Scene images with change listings
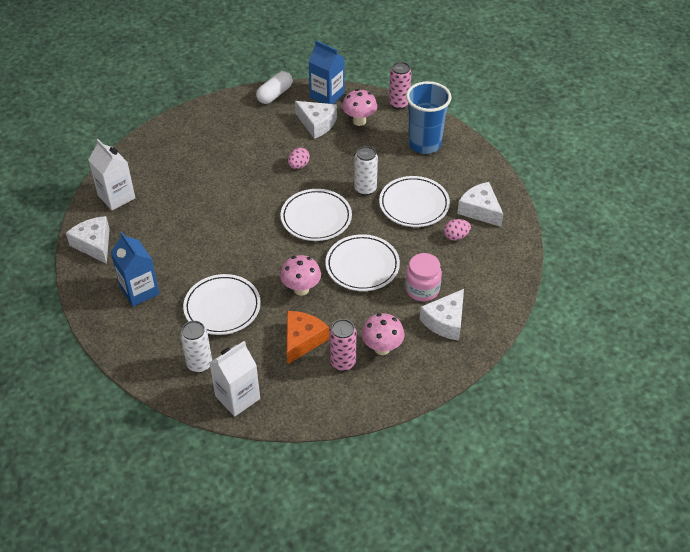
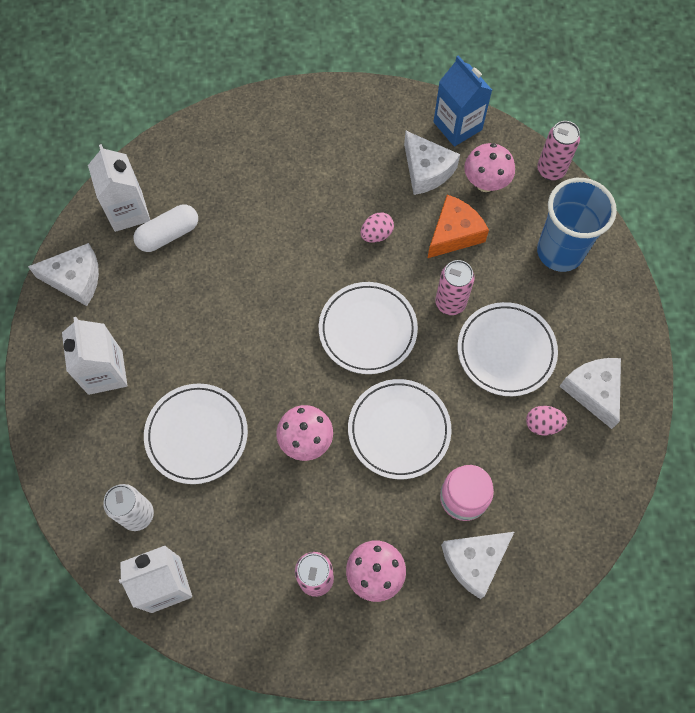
camera: 20 degrees right, 20 degrees up
(94, 244) = (75, 279): white cheese -> white cheese turned 105 degrees clockwise
(139, 291) = (105, 372): blue carton -> white carton
(274, 94) = (388, 102): white capsule -> white capsule (168, 234)
(302, 340) = (278, 524): orange cheese -> orange cheese (454, 233)
(365, 189) = (450, 303): white can -> pink can

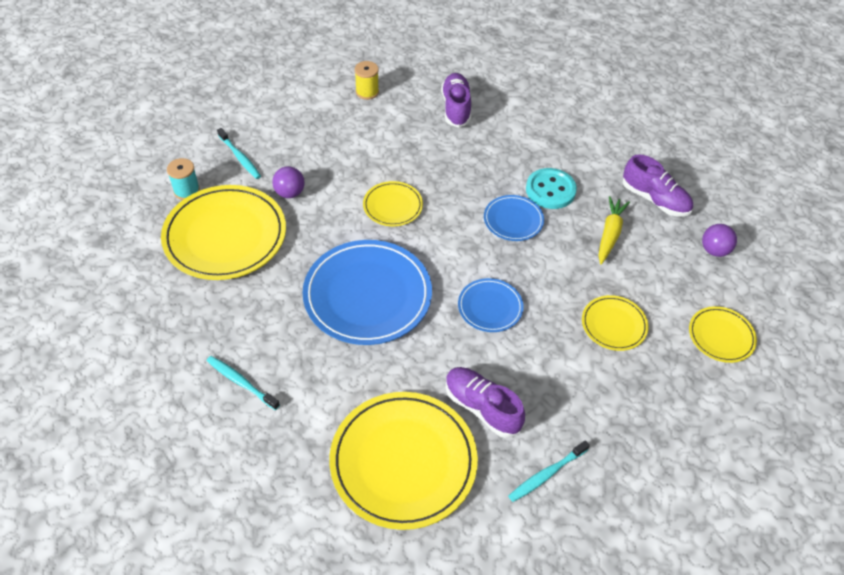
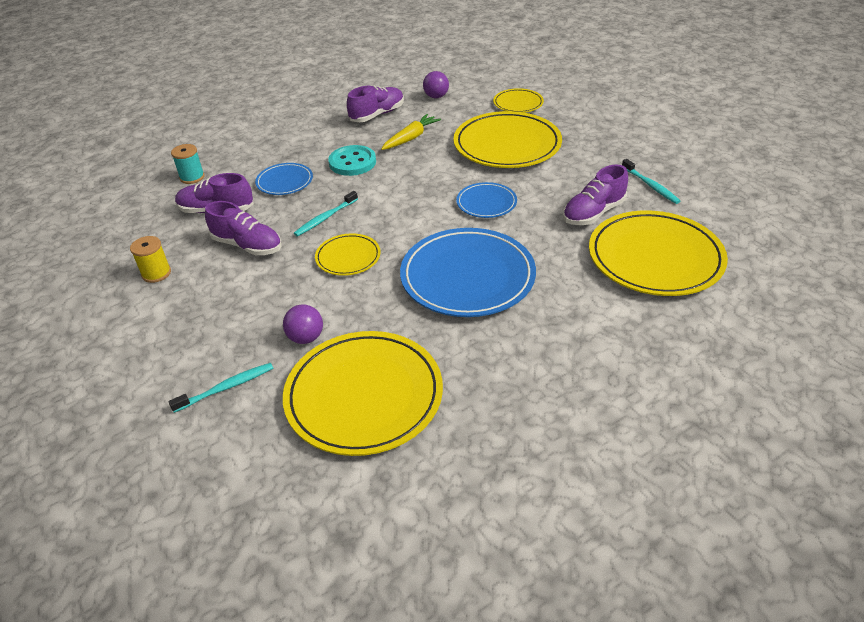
camera: 80 degrees left, 10 degrees down
(187, 190) = (271, 442): turquoise spool -> turquoise spool (192, 177)
(241, 382) = (582, 370): turquoise toothbrush -> turquoise toothbrush (325, 218)
(406, 137) = (247, 245): none -> purple shoe
(513, 220) = (385, 184): blue plate -> blue plate (284, 182)
(610, 234) = (411, 138): yellow carrot -> yellow carrot turned 105 degrees clockwise
(614, 325) = (507, 145): yellow plate -> yellow plate, size x1.97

» What you will do
Count every line of the data above that includes the word "turned", then state the total and nothing more.

» Answer to this task
2